» **Data supplied**:
——
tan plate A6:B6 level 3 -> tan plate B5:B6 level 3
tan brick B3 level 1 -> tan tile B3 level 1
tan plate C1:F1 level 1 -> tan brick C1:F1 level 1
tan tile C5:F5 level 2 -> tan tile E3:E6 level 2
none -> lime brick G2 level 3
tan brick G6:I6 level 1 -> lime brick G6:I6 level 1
——
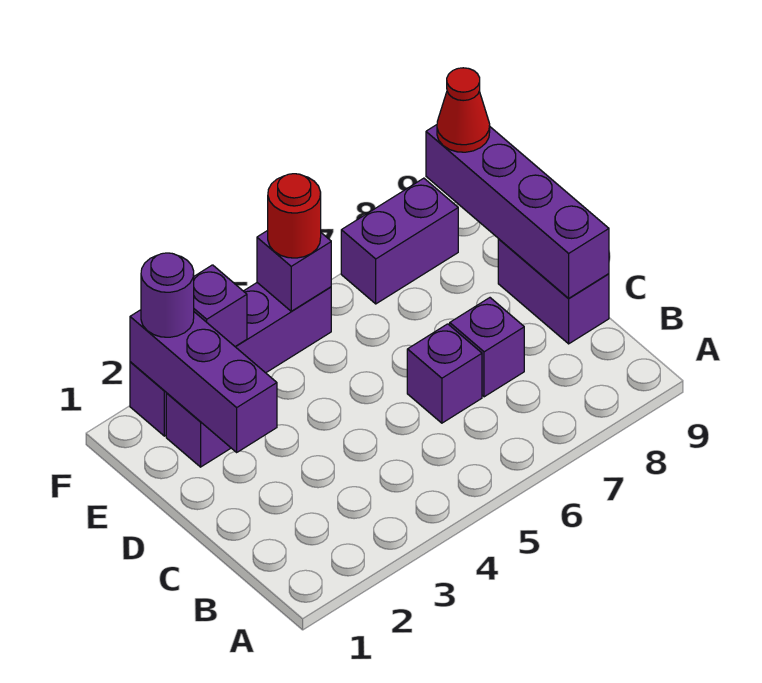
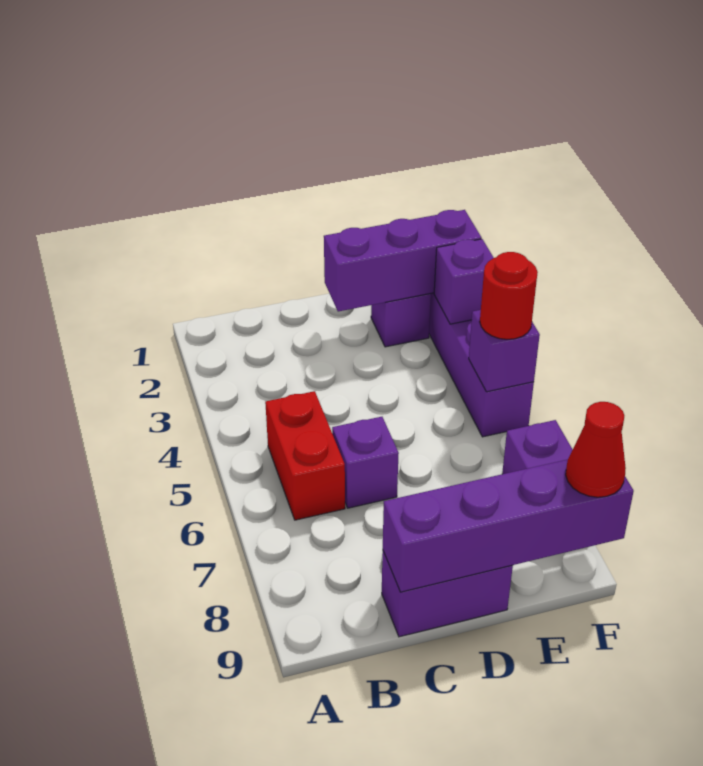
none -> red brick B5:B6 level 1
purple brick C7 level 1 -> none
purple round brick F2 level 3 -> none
——
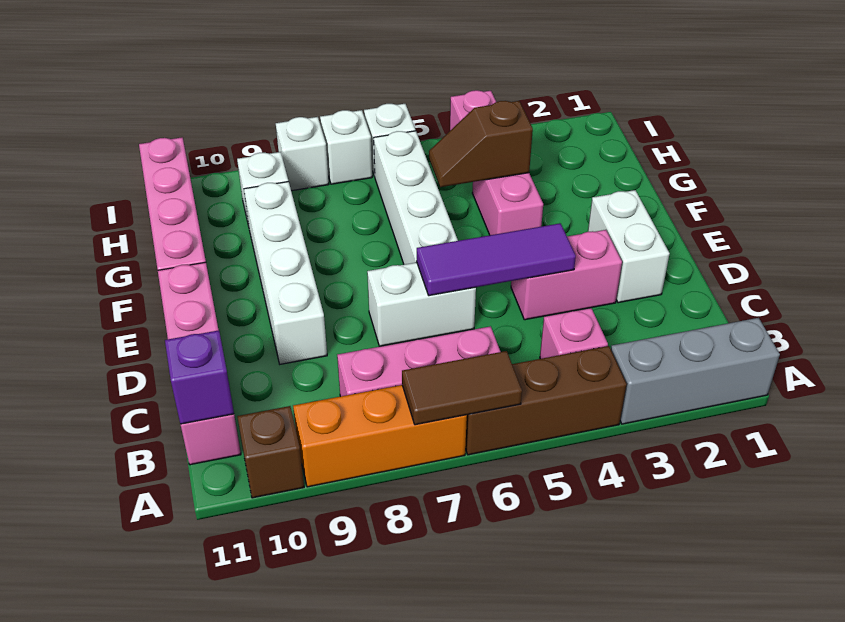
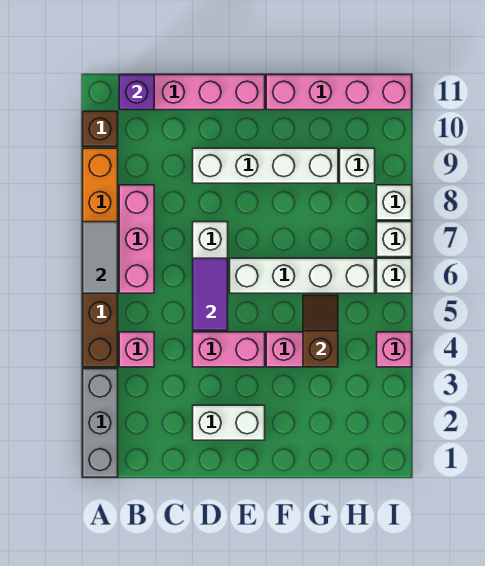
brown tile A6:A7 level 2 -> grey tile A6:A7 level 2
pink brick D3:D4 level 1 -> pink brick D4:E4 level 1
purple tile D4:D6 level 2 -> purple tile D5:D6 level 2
——
» **Task description**:
Reproducing the whole listing above is not the task. Copy exactly only the lines from the one with "none -> red brick B5:B6 level 1" to the one with "purple round brick F2 level 3 -> none", both kept.

» **Response area**:
none -> red brick B5:B6 level 1
purple brick C7 level 1 -> none
purple round brick F2 level 3 -> none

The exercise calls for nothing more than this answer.